■ WHAT TO PRODUCE: Repeat each entry verbatim.

Data entries
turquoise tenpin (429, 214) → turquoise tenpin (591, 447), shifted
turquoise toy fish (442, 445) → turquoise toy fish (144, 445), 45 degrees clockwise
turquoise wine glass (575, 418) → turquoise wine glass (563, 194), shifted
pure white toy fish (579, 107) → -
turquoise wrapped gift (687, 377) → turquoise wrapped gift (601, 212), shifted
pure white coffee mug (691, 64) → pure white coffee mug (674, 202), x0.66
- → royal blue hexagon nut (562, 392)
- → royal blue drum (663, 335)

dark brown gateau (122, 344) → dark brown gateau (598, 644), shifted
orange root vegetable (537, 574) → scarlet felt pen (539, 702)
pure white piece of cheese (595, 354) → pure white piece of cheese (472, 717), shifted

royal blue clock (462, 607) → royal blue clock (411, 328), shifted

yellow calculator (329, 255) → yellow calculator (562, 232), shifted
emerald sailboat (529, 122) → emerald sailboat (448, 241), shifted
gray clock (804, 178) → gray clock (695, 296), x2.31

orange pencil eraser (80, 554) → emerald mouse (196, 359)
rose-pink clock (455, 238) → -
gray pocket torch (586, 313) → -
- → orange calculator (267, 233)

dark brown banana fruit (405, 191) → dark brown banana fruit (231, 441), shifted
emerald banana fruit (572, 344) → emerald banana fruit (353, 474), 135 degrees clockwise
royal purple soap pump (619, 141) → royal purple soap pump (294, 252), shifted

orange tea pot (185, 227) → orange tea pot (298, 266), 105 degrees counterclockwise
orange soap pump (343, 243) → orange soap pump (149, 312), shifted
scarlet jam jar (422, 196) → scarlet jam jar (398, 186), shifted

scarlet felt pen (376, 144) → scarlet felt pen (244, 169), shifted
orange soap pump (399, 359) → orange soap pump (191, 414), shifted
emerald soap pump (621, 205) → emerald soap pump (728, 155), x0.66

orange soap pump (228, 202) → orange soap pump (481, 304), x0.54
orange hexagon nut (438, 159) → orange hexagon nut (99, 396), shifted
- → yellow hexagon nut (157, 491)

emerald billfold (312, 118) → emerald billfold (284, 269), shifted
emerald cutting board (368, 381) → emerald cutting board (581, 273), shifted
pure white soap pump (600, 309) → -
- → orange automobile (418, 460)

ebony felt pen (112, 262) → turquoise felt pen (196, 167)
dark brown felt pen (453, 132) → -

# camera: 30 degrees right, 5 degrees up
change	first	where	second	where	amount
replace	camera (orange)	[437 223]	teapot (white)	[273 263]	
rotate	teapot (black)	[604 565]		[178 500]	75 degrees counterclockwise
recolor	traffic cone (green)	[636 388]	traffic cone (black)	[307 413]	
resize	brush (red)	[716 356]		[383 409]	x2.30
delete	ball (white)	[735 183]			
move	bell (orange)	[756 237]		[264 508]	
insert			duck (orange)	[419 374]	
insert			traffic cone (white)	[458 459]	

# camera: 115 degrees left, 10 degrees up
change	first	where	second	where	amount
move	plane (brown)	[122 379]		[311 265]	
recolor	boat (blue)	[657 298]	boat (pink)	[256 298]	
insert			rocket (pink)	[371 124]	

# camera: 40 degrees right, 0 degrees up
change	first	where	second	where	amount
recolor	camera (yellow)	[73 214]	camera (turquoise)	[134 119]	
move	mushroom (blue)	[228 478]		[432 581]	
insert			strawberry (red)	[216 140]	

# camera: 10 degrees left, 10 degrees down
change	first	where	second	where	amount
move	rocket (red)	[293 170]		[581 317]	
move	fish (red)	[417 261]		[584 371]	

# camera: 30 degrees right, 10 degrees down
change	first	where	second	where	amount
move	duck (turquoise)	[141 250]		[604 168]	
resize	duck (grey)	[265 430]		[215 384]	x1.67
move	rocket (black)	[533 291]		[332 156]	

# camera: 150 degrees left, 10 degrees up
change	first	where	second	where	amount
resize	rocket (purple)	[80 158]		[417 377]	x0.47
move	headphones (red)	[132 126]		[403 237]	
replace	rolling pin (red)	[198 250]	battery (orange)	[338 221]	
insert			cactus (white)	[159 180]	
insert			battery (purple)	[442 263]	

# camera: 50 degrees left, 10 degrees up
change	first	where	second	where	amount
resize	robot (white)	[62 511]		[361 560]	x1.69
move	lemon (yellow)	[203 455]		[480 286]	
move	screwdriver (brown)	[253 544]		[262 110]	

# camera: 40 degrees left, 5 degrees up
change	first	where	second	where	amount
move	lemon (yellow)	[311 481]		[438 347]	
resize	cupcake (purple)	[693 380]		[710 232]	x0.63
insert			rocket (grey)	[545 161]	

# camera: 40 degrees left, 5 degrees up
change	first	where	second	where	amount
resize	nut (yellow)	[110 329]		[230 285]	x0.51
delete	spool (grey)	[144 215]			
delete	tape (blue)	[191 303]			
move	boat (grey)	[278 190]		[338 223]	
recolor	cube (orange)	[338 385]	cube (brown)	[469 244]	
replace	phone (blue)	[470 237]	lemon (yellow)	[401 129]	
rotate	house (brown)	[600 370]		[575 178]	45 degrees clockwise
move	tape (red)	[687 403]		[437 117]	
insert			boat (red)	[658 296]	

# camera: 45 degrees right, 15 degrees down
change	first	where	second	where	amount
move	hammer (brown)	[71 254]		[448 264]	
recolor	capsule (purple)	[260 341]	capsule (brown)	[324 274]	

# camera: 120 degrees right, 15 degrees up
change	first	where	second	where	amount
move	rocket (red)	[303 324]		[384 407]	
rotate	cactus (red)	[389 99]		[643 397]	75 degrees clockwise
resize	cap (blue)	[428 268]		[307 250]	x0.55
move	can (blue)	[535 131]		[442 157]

■ REPLY:
turquoise tenpin (429, 214) → turquoise tenpin (591, 447), shifted
turquoise toy fish (442, 445) → turquoise toy fish (144, 445), 45 degrees clockwise
turquoise wine glass (575, 418) → turquoise wine glass (563, 194), shifted
pure white toy fish (579, 107) → -
turquoise wrapped gift (687, 377) → turquoise wrapped gift (601, 212), shifted
pure white coffee mug (691, 64) → pure white coffee mug (674, 202), x0.66
- → royal blue hexagon nut (562, 392)
- → royal blue drum (663, 335)

dark brown gateau (122, 344) → dark brown gateau (598, 644), shifted
orange root vegetable (537, 574) → scarlet felt pen (539, 702)
pure white piece of cheese (595, 354) → pure white piece of cheese (472, 717), shifted

royal blue clock (462, 607) → royal blue clock (411, 328), shifted

yellow calculator (329, 255) → yellow calculator (562, 232), shifted
emerald sailboat (529, 122) → emerald sailboat (448, 241), shifted
gray clock (804, 178) → gray clock (695, 296), x2.31

orange pencil eraser (80, 554) → emerald mouse (196, 359)
rose-pink clock (455, 238) → -
gray pocket torch (586, 313) → -
- → orange calculator (267, 233)

dark brown banana fruit (405, 191) → dark brown banana fruit (231, 441), shifted
emerald banana fruit (572, 344) → emerald banana fruit (353, 474), 135 degrees clockwise
royal purple soap pump (619, 141) → royal purple soap pump (294, 252), shifted

orange tea pot (185, 227) → orange tea pot (298, 266), 105 degrees counterclockwise
orange soap pump (343, 243) → orange soap pump (149, 312), shifted
scarlet jam jar (422, 196) → scarlet jam jar (398, 186), shifted

scarlet felt pen (376, 144) → scarlet felt pen (244, 169), shifted
orange soap pump (399, 359) → orange soap pump (191, 414), shifted
emerald soap pump (621, 205) → emerald soap pump (728, 155), x0.66

orange soap pump (228, 202) → orange soap pump (481, 304), x0.54
orange hexagon nut (438, 159) → orange hexagon nut (99, 396), shifted
- → yellow hexagon nut (157, 491)

emerald billfold (312, 118) → emerald billfold (284, 269), shifted
emerald cutting board (368, 381) → emerald cutting board (581, 273), shifted
pure white soap pump (600, 309) → -
- → orange automobile (418, 460)

ebony felt pen (112, 262) → turquoise felt pen (196, 167)
dark brown felt pen (453, 132) → -

# camera: 30 degrees right, 5 degrees up
change	first	where	second	where	amount
replace	camera (orange)	[437 223]	teapot (white)	[273 263]	
rotate	teapot (black)	[604 565]		[178 500]	75 degrees counterclockwise
recolor	traffic cone (green)	[636 388]	traffic cone (black)	[307 413]	
resize	brush (red)	[716 356]		[383 409]	x2.30
delete	ball (white)	[735 183]			
move	bell (orange)	[756 237]		[264 508]	
insert			duck (orange)	[419 374]	
insert			traffic cone (white)	[458 459]	

# camera: 115 degrees left, 10 degrees up
change	first	where	second	where	amount
move	plane (brown)	[122 379]		[311 265]	
recolor	boat (blue)	[657 298]	boat (pink)	[256 298]	
insert			rocket (pink)	[371 124]	

# camera: 40 degrees right, 0 degrees up
change	first	where	second	where	amount
recolor	camera (yellow)	[73 214]	camera (turquoise)	[134 119]	
move	mushroom (blue)	[228 478]		[432 581]	
insert			strawberry (red)	[216 140]	

# camera: 10 degrees left, 10 degrees down
change	first	where	second	where	amount
move	rocket (red)	[293 170]		[581 317]	
move	fish (red)	[417 261]		[584 371]	

# camera: 30 degrees right, 10 degrees down
change	first	where	second	where	amount
move	duck (turquoise)	[141 250]		[604 168]	
resize	duck (grey)	[265 430]		[215 384]	x1.67
move	rocket (black)	[533 291]		[332 156]	

# camera: 150 degrees left, 10 degrees up
change	first	where	second	where	amount
resize	rocket (purple)	[80 158]		[417 377]	x0.47
move	headphones (red)	[132 126]		[403 237]	
replace	rolling pin (red)	[198 250]	battery (orange)	[338 221]	
insert			cactus (white)	[159 180]	
insert			battery (purple)	[442 263]	

# camera: 50 degrees left, 10 degrees up
change	first	where	second	where	amount
resize	robot (white)	[62 511]		[361 560]	x1.69
move	lemon (yellow)	[203 455]		[480 286]	
move	screwdriver (brown)	[253 544]		[262 110]	

# camera: 40 degrees left, 5 degrees up
change	first	where	second	where	amount
move	lemon (yellow)	[311 481]		[438 347]	
resize	cupcake (purple)	[693 380]		[710 232]	x0.63
insert			rocket (grey)	[545 161]	

# camera: 40 degrees left, 5 degrees up
change	first	where	second	where	amount
resize	nut (yellow)	[110 329]		[230 285]	x0.51
delete	spool (grey)	[144 215]			
delete	tape (blue)	[191 303]			
move	boat (grey)	[278 190]		[338 223]	
recolor	cube (orange)	[338 385]	cube (brown)	[469 244]	
replace	phone (blue)	[470 237]	lemon (yellow)	[401 129]	
rotate	house (brown)	[600 370]		[575 178]	45 degrees clockwise
move	tape (red)	[687 403]		[437 117]	
insert			boat (red)	[658 296]	

# camera: 45 degrees right, 15 degrees down
change	first	where	second	where	amount
move	hammer (brown)	[71 254]		[448 264]	
recolor	capsule (purple)	[260 341]	capsule (brown)	[324 274]	

# camera: 120 degrees right, 15 degrees up
change	first	where	second	where	amount
move	rocket (red)	[303 324]		[384 407]	
rotate	cactus (red)	[389 99]		[643 397]	75 degrees clockwise
resize	cap (blue)	[428 268]		[307 250]	x0.55
move	can (blue)	[535 131]		[442 157]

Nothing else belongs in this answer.